Your answer must be only the lines below from the one containing "JOY1: KY-023 -> PS2" through the one containing "RGB pin R: RX -> 12", copied exactly, with the pictures left out.

Materials provided below:

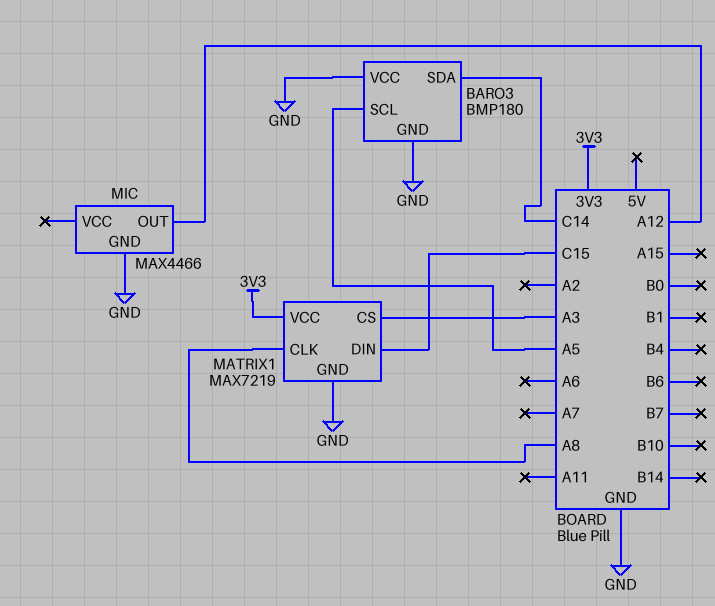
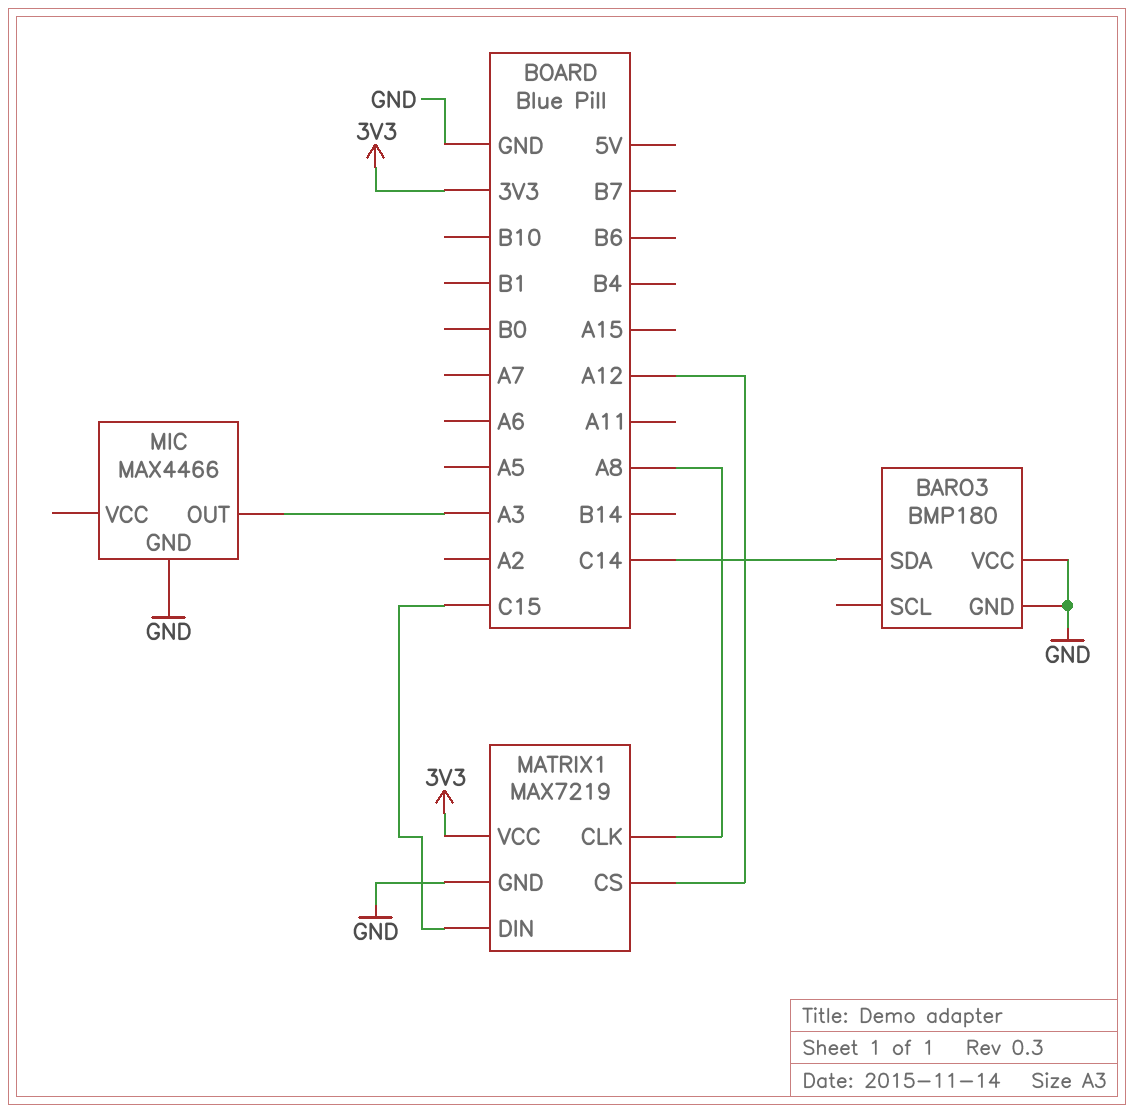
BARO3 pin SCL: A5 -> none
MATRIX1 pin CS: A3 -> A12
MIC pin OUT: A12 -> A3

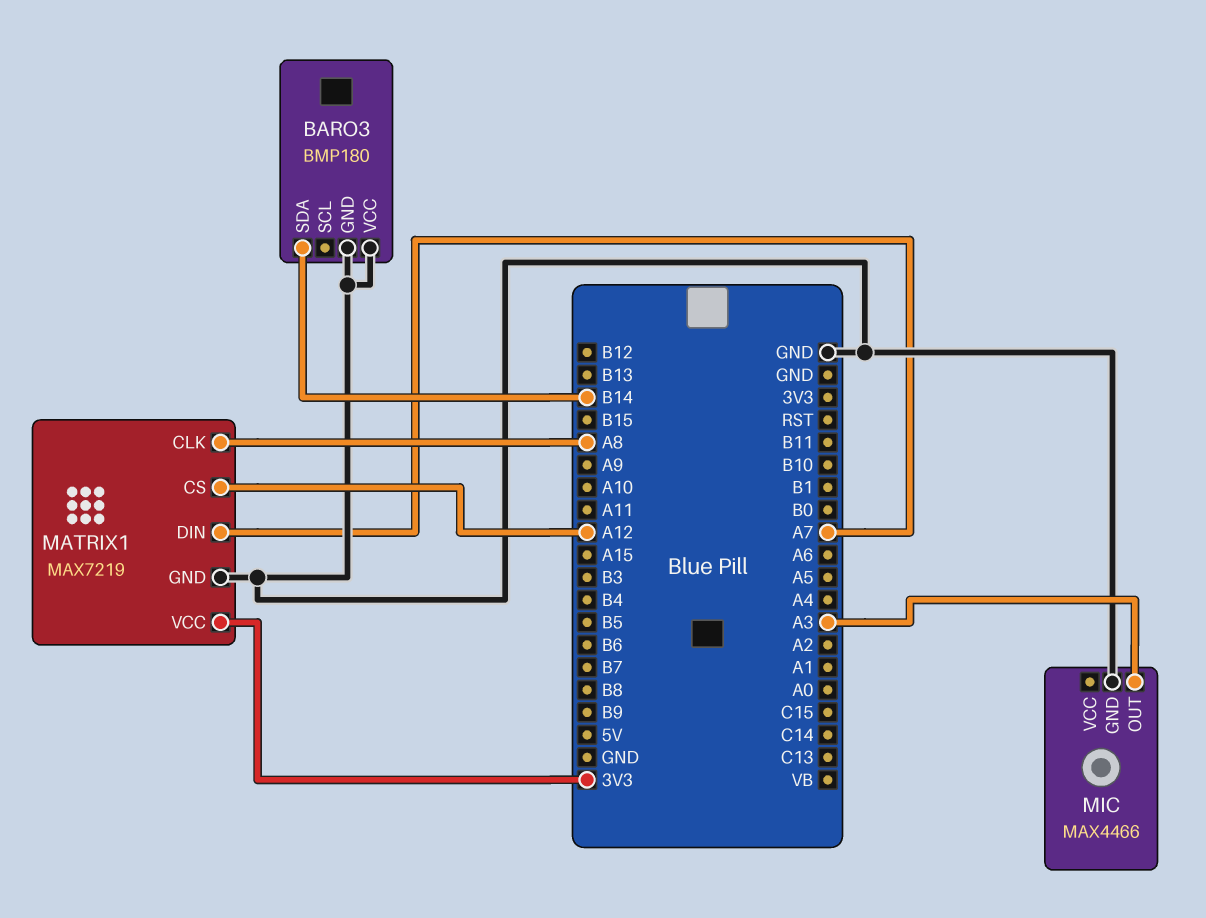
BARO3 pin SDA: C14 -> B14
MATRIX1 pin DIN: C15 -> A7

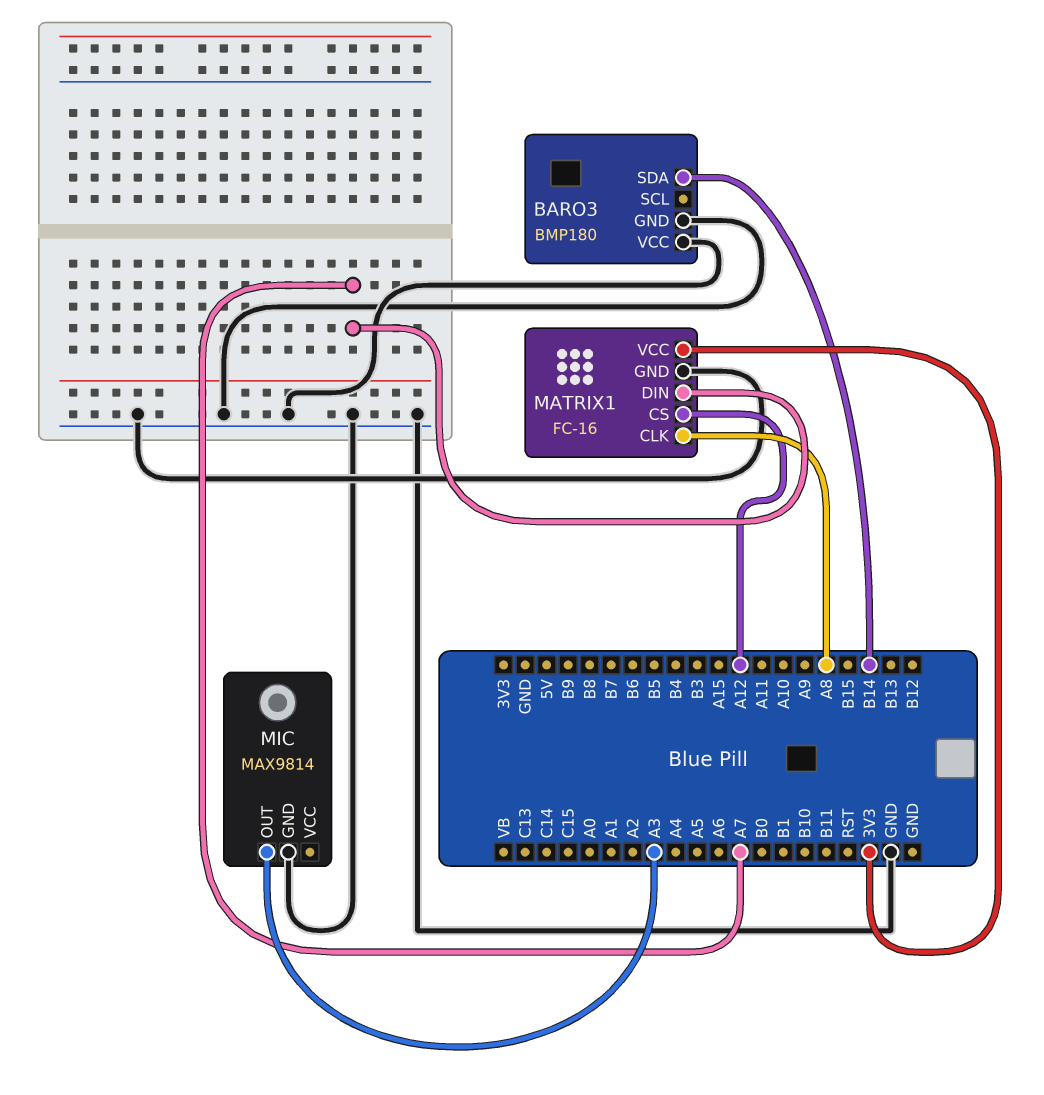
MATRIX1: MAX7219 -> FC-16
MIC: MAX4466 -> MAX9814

End of Materials provided.
Materials provided below:

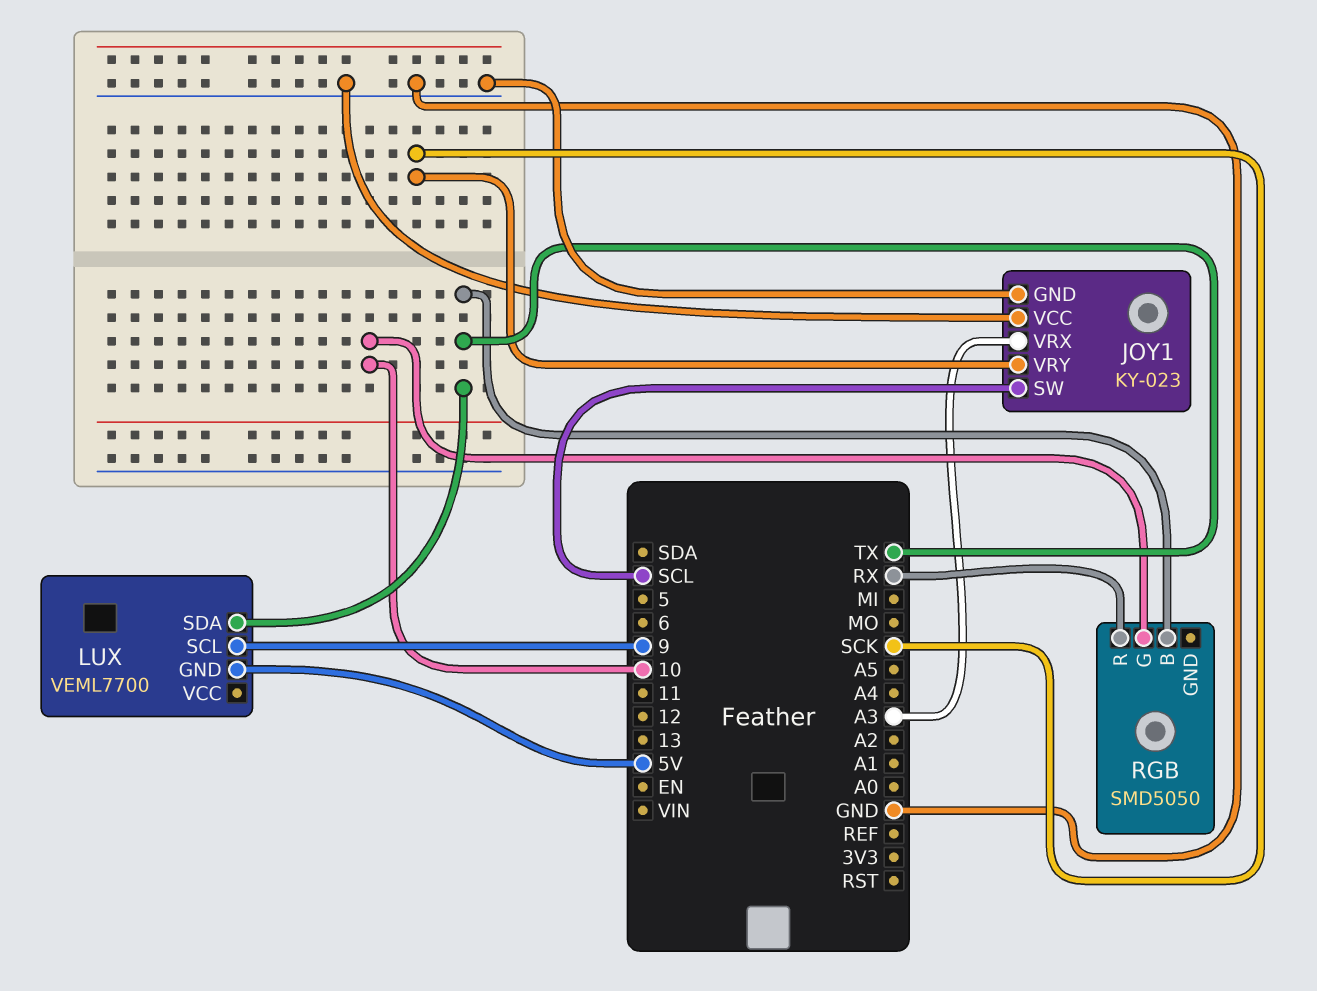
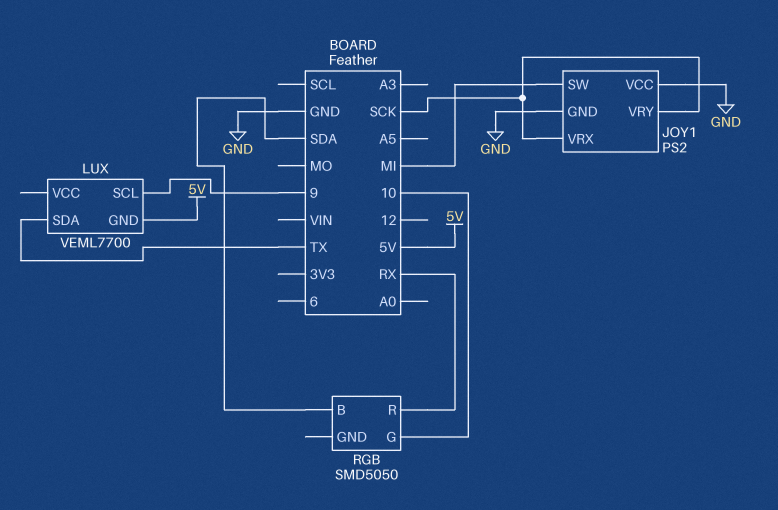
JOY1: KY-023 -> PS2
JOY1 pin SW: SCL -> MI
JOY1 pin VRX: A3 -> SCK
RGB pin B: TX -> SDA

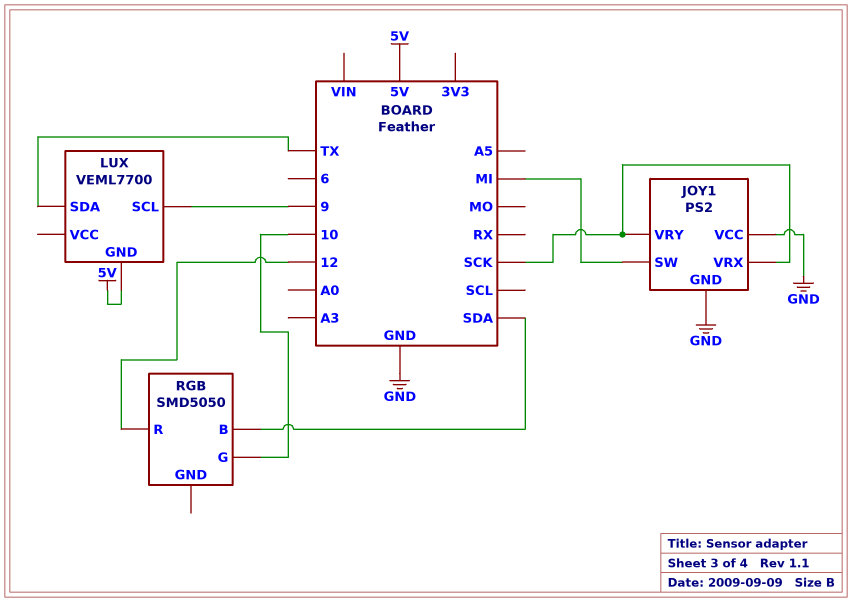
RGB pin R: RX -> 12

End of Materials provided.

Your solution:
JOY1: KY-023 -> PS2
JOY1 pin SW: SCL -> MI
JOY1 pin VRX: A3 -> SCK
RGB pin B: TX -> SDA

RGB pin R: RX -> 12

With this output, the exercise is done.